Please return the lines below verbatim, beginning at the one that has "D205: diode 1N4148" and stopping after the one that has "T203: PNP BC557", and add no other lines.

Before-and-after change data

——

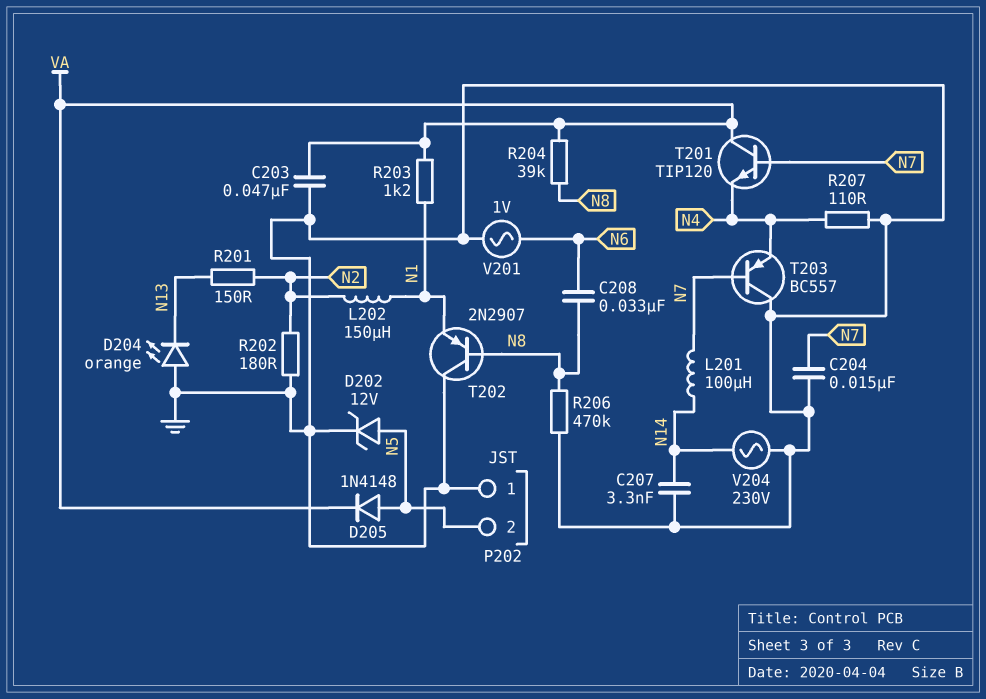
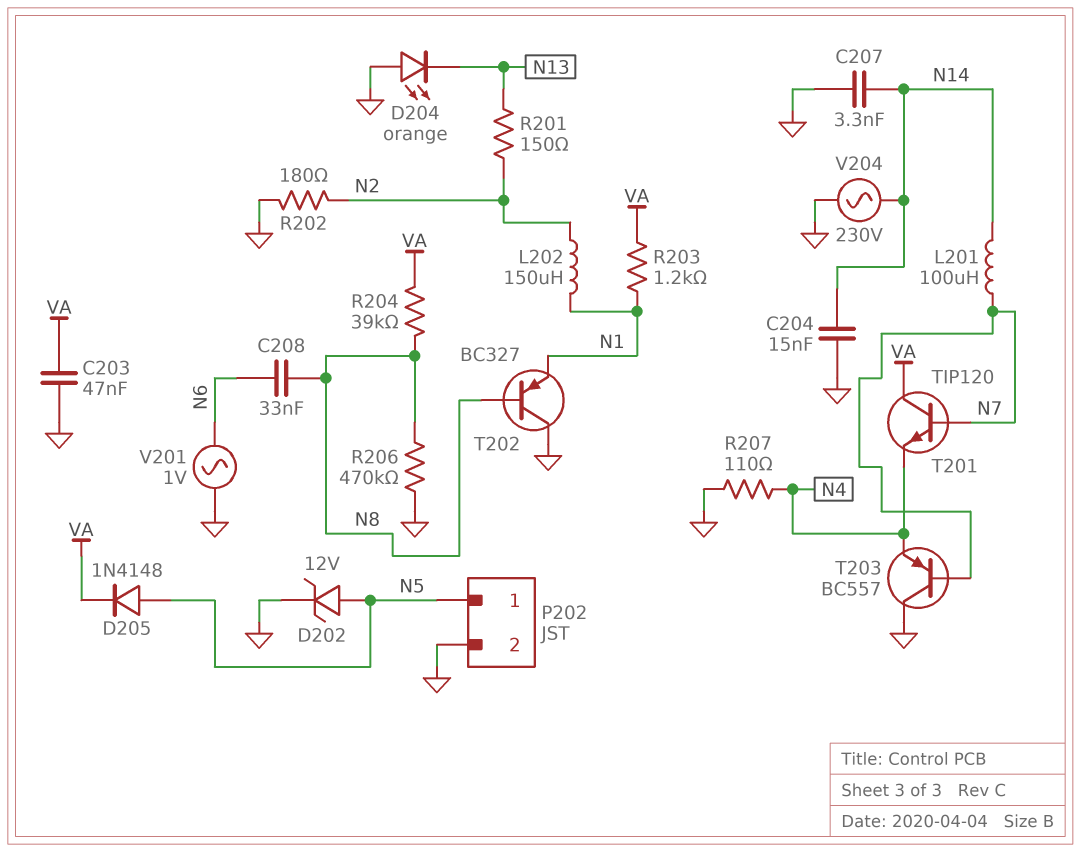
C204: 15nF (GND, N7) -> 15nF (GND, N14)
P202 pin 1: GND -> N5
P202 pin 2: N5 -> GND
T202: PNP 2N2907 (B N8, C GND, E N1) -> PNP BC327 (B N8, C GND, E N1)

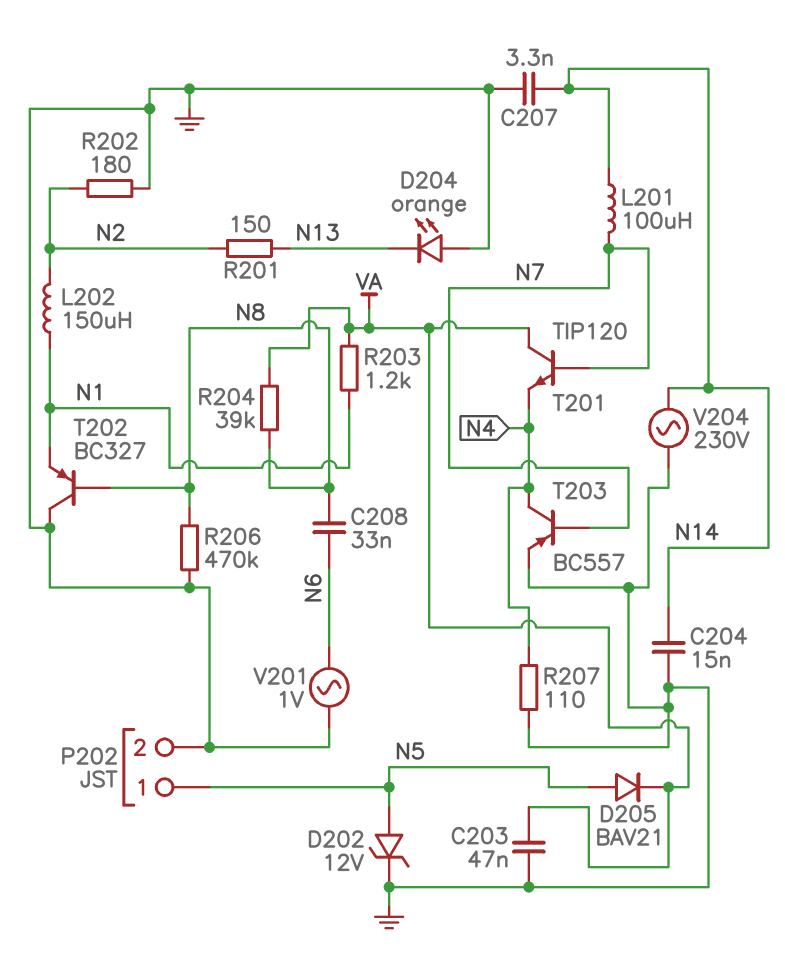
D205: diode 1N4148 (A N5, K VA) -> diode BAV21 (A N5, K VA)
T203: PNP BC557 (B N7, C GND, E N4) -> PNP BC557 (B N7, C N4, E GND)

——

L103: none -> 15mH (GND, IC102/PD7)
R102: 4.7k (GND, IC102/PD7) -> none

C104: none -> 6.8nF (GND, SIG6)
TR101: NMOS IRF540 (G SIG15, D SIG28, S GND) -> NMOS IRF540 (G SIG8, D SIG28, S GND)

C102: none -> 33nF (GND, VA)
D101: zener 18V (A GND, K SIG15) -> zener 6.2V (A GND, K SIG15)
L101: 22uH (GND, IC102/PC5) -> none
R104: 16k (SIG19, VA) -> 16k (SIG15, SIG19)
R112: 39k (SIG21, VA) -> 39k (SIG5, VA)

——

■ Solved problem
D205: diode 1N4148 (A N5, K VA) -> diode BAV21 (A N5, K VA)
T203: PNP BC557 (B N7, C GND, E N4) -> PNP BC557 (B N7, C N4, E GND)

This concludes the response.